▸ **Records for the task**
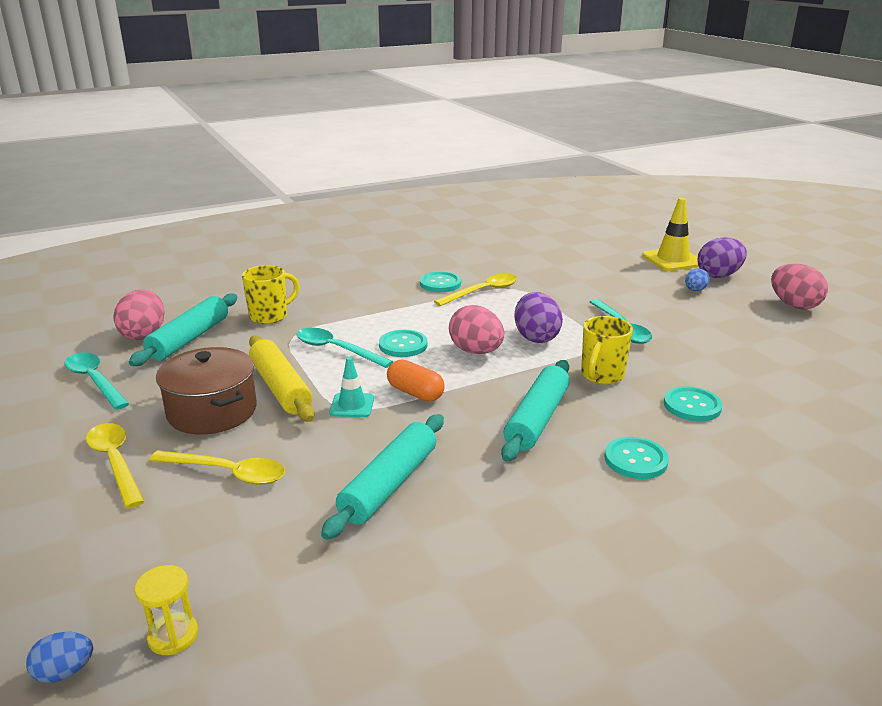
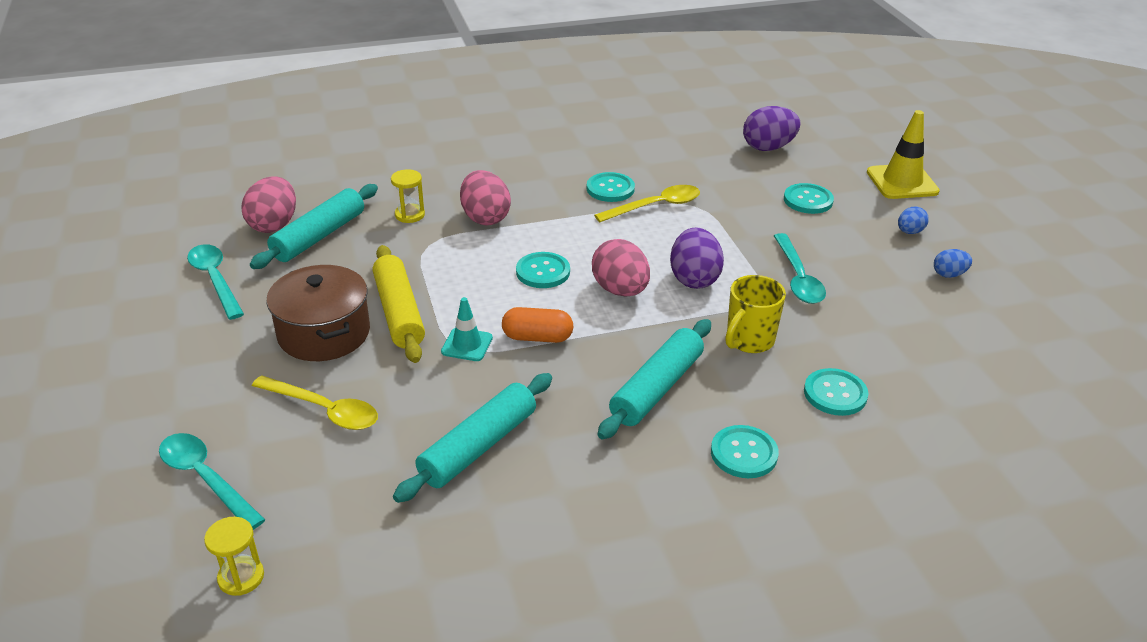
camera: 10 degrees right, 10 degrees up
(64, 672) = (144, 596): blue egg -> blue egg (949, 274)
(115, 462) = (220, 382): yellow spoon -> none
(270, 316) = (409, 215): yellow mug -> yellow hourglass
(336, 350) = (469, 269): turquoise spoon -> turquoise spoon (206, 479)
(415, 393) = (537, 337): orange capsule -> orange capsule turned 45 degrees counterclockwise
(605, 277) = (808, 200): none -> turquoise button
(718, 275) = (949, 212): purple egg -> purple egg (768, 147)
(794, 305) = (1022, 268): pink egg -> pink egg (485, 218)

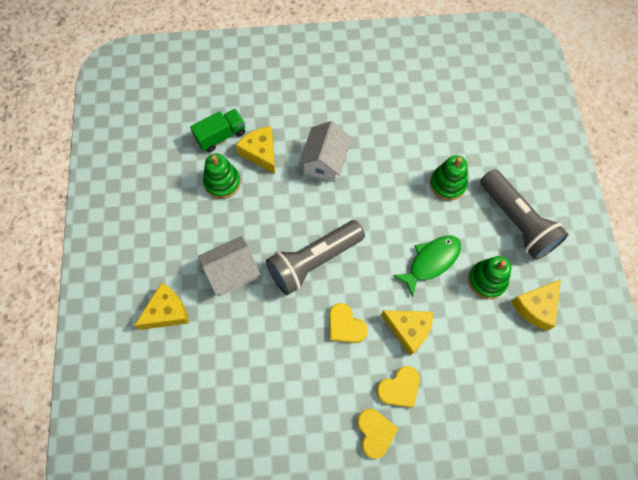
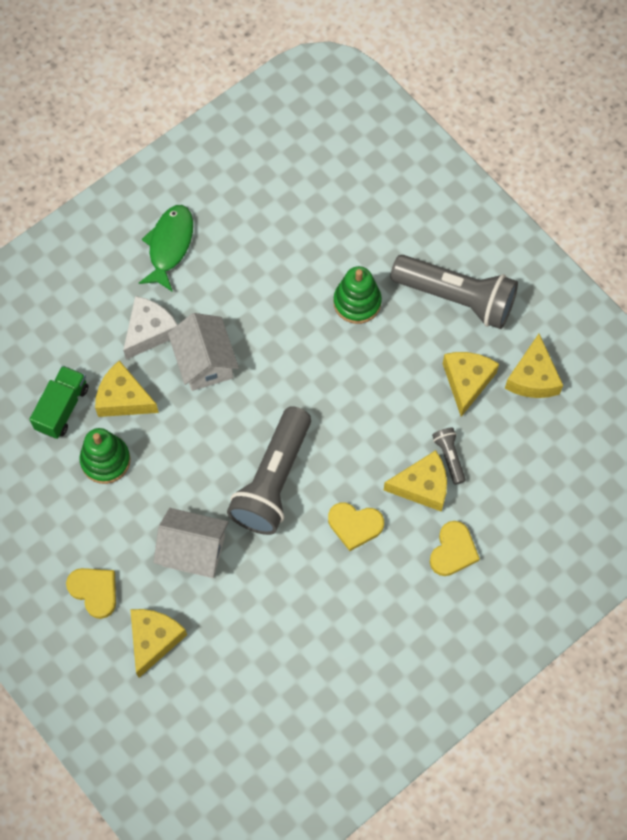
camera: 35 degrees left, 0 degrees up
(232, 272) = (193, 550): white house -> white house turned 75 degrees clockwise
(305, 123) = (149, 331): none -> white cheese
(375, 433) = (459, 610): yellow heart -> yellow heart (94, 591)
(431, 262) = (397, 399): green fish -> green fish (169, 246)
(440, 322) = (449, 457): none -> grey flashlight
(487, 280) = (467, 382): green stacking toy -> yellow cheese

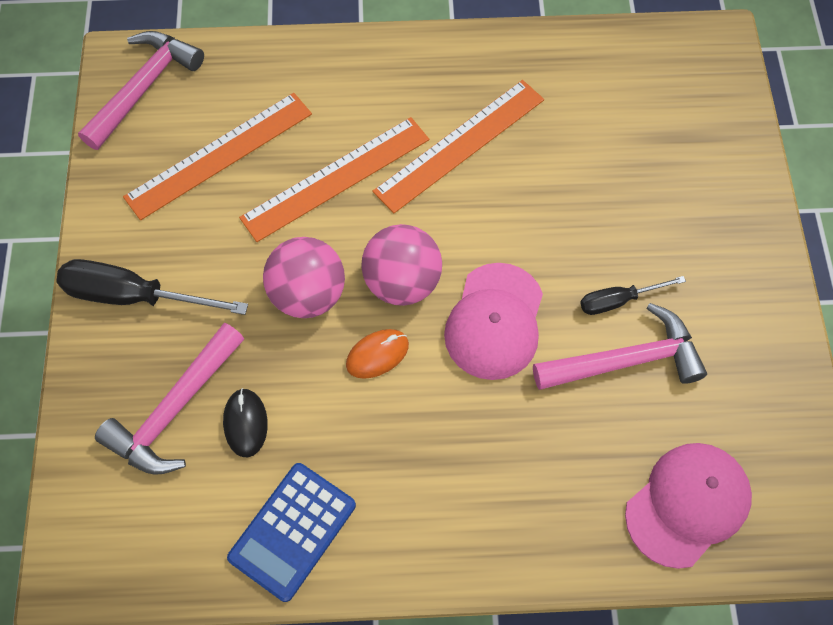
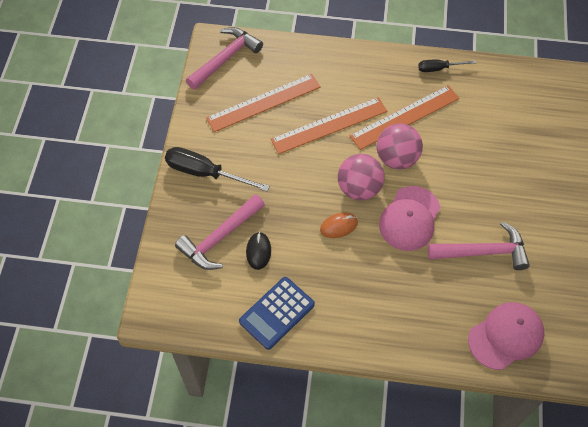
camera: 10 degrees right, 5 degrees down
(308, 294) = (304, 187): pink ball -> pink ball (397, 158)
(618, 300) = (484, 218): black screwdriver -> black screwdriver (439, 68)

▸ **What you have to do**
Look through the records above for the string "turquoise", then copy every line that has it.

▸ **Written response**
(336, 350) = (469, 269): turquoise spoon -> turquoise spoon (206, 479)
(605, 277) = (808, 200): none -> turquoise button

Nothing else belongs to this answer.